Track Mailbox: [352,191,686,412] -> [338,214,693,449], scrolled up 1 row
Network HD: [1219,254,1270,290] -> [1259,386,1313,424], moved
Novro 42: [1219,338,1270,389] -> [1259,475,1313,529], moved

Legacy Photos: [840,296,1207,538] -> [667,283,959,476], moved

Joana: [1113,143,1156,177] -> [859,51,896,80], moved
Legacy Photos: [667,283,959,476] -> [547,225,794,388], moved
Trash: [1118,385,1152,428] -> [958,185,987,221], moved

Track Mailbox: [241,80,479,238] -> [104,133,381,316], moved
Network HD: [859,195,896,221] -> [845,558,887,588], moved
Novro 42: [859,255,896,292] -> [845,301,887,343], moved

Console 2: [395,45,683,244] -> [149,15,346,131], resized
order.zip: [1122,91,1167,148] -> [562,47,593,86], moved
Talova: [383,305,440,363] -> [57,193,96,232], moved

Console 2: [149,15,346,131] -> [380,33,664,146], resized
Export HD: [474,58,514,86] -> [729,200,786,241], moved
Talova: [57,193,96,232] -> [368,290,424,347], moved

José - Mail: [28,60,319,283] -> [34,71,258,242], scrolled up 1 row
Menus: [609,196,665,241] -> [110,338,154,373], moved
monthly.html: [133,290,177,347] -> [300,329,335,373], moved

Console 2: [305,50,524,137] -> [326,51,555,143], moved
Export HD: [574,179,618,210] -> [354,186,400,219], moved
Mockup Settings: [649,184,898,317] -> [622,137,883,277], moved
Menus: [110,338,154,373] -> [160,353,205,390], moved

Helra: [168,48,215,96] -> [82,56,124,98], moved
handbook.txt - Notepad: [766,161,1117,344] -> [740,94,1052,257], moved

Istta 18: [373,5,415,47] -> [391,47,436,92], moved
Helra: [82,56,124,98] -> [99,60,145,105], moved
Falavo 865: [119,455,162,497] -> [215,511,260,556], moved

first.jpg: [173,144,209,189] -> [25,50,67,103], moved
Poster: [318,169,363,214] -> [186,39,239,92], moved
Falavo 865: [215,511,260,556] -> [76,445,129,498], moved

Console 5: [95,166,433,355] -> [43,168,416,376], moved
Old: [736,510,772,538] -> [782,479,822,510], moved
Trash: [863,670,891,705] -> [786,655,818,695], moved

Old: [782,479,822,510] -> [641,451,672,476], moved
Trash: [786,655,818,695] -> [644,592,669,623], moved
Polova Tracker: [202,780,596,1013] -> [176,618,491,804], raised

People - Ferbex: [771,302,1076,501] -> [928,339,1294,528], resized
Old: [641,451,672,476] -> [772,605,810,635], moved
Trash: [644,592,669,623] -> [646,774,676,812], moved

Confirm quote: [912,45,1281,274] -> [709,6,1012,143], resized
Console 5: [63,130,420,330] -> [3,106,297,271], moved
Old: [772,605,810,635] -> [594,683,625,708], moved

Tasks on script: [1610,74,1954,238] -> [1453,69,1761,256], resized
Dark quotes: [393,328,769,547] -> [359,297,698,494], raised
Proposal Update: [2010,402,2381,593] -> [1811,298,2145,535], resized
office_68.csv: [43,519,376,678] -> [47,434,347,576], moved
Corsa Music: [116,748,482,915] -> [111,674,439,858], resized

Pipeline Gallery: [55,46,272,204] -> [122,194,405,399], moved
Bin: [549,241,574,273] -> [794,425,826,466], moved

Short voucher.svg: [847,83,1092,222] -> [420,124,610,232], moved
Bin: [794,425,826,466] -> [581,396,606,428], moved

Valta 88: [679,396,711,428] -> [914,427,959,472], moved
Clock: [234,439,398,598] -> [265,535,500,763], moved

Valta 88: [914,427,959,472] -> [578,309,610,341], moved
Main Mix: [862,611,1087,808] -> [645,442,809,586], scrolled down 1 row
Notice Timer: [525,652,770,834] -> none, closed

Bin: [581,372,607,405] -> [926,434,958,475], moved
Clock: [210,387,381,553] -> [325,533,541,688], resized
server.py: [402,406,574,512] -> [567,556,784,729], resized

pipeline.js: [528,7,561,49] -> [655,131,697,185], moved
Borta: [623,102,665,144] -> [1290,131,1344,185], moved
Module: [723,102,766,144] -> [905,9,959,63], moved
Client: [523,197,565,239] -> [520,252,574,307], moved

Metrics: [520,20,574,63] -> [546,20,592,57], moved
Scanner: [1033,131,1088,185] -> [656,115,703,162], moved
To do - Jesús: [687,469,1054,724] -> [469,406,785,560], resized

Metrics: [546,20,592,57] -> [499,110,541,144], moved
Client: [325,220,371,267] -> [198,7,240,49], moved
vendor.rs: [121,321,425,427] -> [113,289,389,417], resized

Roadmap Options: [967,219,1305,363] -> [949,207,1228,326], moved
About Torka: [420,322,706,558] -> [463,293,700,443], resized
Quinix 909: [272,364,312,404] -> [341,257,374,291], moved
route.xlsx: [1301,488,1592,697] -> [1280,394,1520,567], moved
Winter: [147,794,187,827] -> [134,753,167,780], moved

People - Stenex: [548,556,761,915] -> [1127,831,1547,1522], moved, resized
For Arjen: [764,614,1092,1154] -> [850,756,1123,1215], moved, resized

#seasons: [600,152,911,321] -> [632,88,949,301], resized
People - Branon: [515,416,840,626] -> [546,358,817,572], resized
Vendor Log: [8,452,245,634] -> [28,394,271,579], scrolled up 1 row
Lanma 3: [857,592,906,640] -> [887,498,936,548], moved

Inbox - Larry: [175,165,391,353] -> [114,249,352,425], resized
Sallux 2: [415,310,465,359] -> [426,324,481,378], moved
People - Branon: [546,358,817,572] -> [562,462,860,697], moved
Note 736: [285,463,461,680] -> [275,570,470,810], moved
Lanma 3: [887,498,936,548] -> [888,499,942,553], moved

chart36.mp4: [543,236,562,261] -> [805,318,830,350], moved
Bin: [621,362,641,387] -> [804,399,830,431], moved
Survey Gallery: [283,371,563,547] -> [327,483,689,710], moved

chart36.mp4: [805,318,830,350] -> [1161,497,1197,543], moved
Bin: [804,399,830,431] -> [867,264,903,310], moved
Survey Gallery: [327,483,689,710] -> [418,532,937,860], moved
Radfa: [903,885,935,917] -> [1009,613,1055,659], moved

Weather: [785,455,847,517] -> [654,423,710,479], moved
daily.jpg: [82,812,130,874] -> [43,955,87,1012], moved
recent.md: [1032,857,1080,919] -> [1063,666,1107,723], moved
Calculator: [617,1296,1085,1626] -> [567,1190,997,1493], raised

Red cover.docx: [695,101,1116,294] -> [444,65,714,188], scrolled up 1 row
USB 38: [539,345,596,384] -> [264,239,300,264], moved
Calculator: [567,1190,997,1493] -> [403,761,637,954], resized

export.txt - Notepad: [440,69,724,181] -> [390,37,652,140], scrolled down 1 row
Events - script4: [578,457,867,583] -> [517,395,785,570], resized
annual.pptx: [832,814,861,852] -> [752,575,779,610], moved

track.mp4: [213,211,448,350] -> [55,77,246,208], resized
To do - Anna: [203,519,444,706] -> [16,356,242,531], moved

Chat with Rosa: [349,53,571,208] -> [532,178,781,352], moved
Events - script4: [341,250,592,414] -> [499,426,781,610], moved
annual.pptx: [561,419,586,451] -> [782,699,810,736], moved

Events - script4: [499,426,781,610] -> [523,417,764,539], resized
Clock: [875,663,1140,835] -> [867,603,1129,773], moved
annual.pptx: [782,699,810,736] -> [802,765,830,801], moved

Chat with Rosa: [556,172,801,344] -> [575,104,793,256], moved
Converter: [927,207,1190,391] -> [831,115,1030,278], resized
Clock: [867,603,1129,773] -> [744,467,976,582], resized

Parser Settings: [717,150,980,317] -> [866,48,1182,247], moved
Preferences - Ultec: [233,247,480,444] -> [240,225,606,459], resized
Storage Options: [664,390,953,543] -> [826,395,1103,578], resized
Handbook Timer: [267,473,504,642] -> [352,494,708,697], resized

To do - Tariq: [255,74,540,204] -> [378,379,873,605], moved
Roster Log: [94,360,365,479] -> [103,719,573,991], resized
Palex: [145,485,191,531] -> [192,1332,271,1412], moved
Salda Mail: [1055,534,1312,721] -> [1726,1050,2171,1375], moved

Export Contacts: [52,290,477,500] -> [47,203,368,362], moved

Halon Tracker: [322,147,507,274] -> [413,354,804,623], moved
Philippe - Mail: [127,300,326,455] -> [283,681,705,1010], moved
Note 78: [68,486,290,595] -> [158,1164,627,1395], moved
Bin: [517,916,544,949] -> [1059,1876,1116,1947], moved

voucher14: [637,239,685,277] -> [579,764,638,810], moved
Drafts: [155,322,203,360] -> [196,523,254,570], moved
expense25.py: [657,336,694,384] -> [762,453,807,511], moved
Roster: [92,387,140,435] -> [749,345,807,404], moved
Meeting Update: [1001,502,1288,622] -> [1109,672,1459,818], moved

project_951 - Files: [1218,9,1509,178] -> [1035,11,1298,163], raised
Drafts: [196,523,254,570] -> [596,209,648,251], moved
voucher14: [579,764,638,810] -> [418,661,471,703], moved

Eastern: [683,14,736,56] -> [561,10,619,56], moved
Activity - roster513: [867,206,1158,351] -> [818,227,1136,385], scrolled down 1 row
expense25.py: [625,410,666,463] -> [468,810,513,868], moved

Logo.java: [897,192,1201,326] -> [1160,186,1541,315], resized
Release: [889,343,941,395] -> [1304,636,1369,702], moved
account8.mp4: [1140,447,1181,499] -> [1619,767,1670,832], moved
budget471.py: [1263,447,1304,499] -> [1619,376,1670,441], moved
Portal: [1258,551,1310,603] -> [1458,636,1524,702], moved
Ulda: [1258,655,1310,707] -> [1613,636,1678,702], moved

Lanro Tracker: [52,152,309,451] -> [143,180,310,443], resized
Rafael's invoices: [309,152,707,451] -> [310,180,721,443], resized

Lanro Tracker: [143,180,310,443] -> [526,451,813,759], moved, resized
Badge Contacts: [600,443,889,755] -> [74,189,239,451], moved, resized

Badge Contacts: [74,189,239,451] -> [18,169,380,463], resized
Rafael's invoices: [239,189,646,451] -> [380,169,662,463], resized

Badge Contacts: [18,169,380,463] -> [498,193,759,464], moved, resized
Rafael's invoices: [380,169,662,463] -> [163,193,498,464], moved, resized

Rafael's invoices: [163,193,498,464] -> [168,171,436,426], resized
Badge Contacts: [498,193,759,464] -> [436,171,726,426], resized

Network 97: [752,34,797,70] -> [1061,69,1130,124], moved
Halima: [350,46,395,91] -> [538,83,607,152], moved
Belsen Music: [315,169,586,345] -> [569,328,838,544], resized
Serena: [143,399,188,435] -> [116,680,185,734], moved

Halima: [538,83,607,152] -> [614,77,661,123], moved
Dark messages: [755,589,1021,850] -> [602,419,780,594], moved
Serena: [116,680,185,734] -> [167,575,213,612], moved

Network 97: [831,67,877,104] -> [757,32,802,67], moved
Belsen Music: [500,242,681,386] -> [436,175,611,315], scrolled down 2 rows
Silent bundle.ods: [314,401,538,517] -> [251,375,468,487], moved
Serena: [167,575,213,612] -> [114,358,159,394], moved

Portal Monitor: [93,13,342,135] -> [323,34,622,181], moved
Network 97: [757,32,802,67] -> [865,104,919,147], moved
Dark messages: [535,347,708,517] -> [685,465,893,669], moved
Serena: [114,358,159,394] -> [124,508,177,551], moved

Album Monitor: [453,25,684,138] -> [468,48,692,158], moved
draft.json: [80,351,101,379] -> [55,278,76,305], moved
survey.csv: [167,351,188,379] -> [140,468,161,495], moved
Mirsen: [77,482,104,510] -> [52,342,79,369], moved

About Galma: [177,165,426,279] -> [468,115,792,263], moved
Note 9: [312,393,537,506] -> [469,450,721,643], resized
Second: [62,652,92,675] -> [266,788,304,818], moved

# # #

• _What you are asked to do_: Please print the lines from the start of the records up to and including the line with "order.zip: [1122,91,1167,148] ->", copying each one exactly and leaving out the rest.

• _Result of this exercise_:
Track Mailbox: [352,191,686,412] -> [338,214,693,449], scrolled up 1 row
Network HD: [1219,254,1270,290] -> [1259,386,1313,424], moved
Novro 42: [1219,338,1270,389] -> [1259,475,1313,529], moved

Legacy Photos: [840,296,1207,538] -> [667,283,959,476], moved

Joana: [1113,143,1156,177] -> [859,51,896,80], moved
Legacy Photos: [667,283,959,476] -> [547,225,794,388], moved
Trash: [1118,385,1152,428] -> [958,185,987,221], moved

Track Mailbox: [241,80,479,238] -> [104,133,381,316], moved
Network HD: [859,195,896,221] -> [845,558,887,588], moved
Novro 42: [859,255,896,292] -> [845,301,887,343], moved

Console 2: [395,45,683,244] -> [149,15,346,131], resized
order.zip: [1122,91,1167,148] -> [562,47,593,86], moved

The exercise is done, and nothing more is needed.